> _Your goal_: When the line with "C4: 33nF (GND, N_15) -> 68nF (GND, N_15)" appears below, start repeating lines exactly, and keep going through the line with "D6: LED red"; add nothing outside that span.

> _Stored data_:
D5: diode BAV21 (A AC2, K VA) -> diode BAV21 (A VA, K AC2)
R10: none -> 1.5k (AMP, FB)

* * *

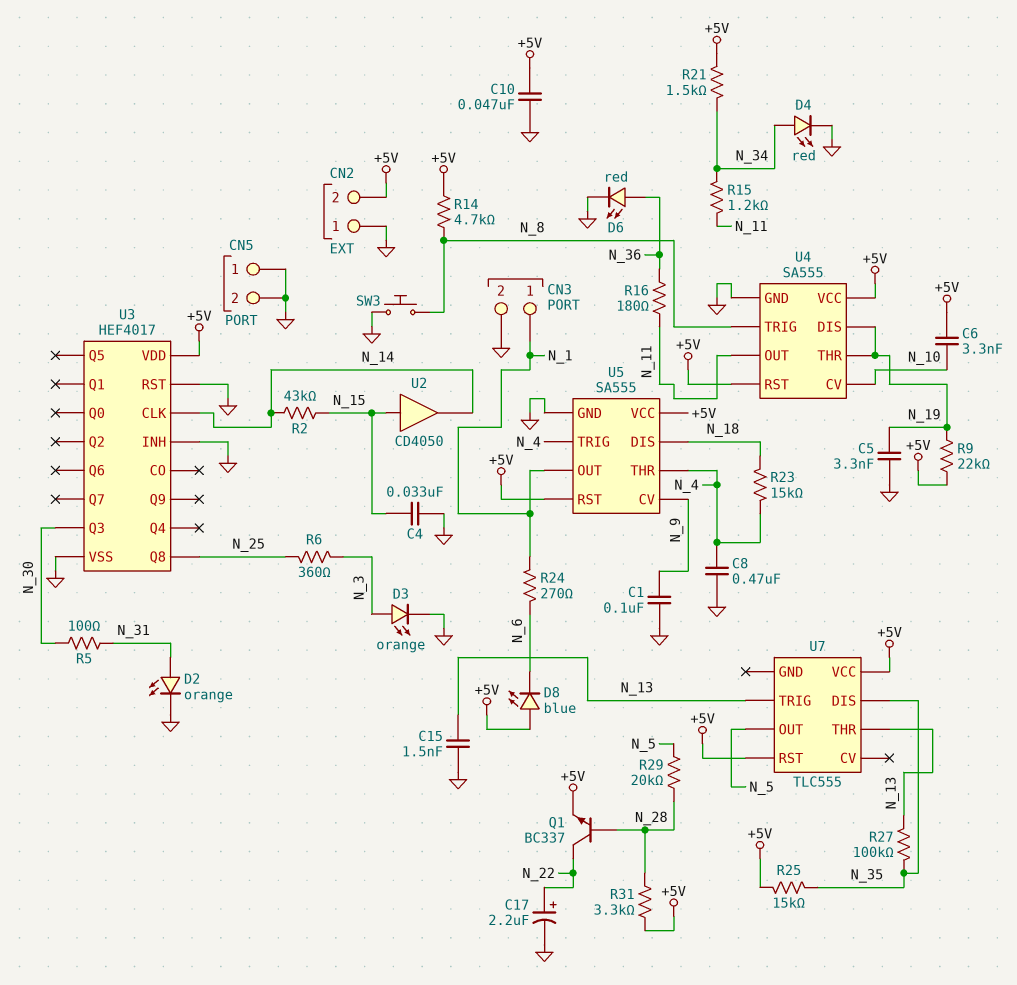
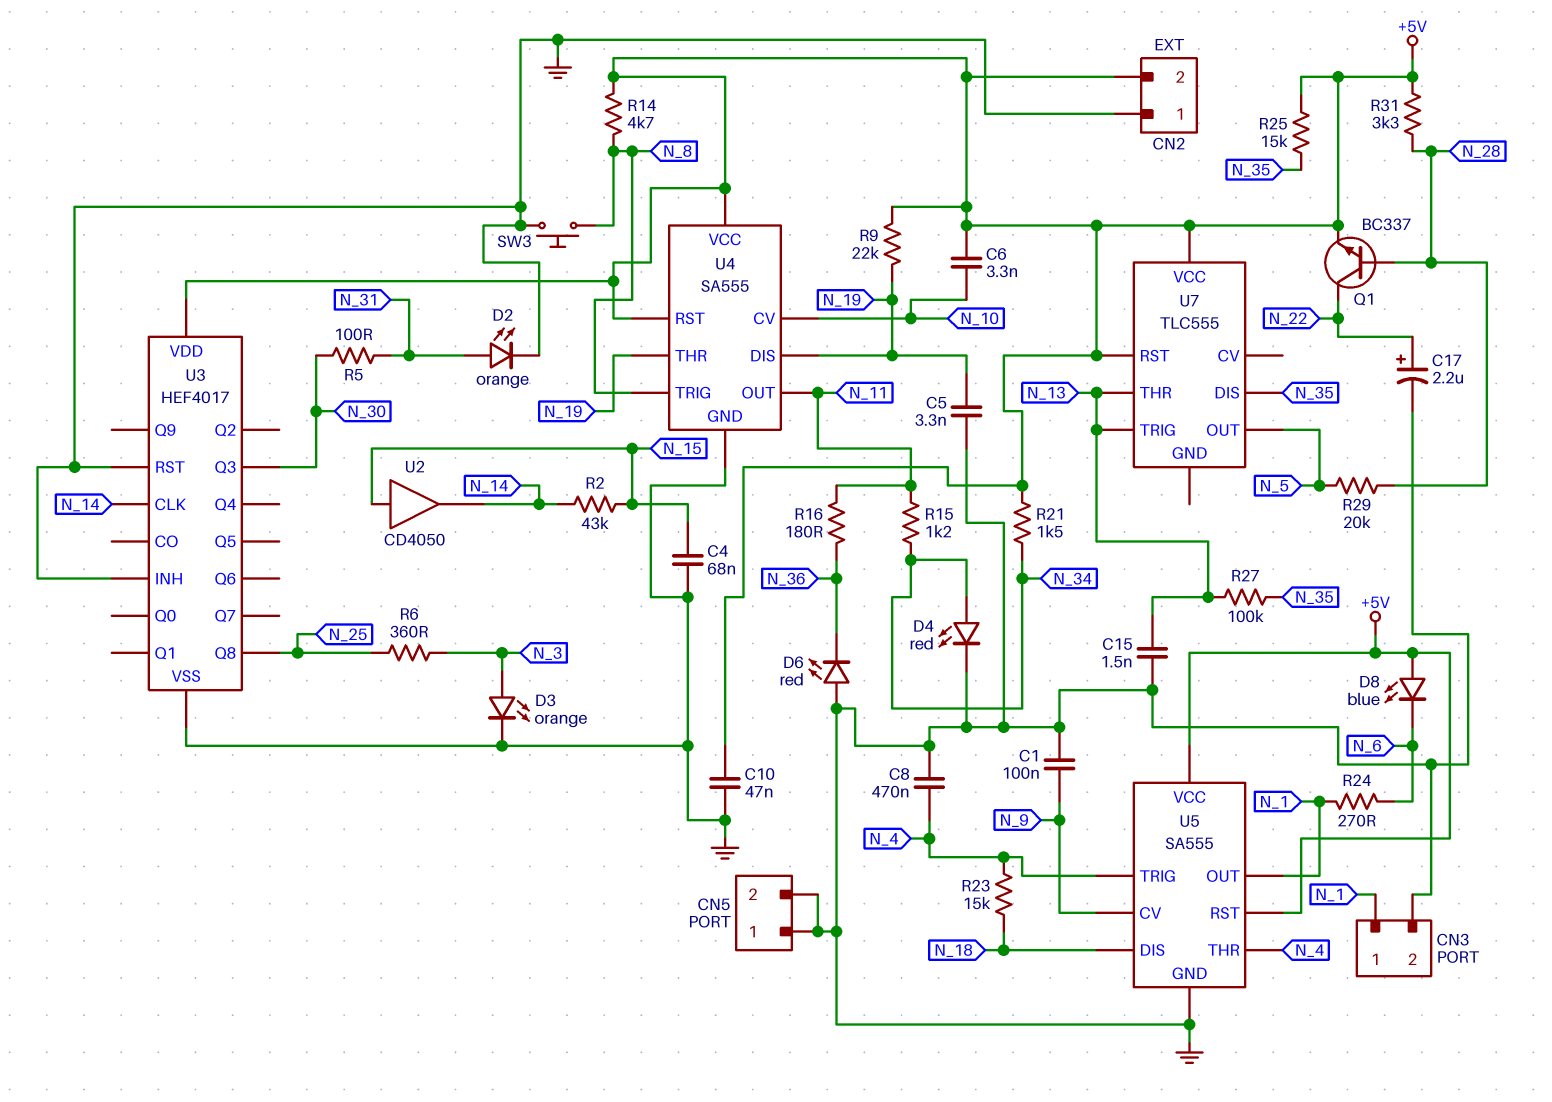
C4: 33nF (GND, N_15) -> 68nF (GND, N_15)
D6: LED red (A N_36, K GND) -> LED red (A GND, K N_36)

==

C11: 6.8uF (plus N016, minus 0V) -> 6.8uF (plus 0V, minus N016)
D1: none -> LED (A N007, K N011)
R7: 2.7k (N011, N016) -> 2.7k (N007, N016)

> _Completed exercise_:
C4: 33nF (GND, N_15) -> 68nF (GND, N_15)
D6: LED red (A N_36, K GND) -> LED red (A GND, K N_36)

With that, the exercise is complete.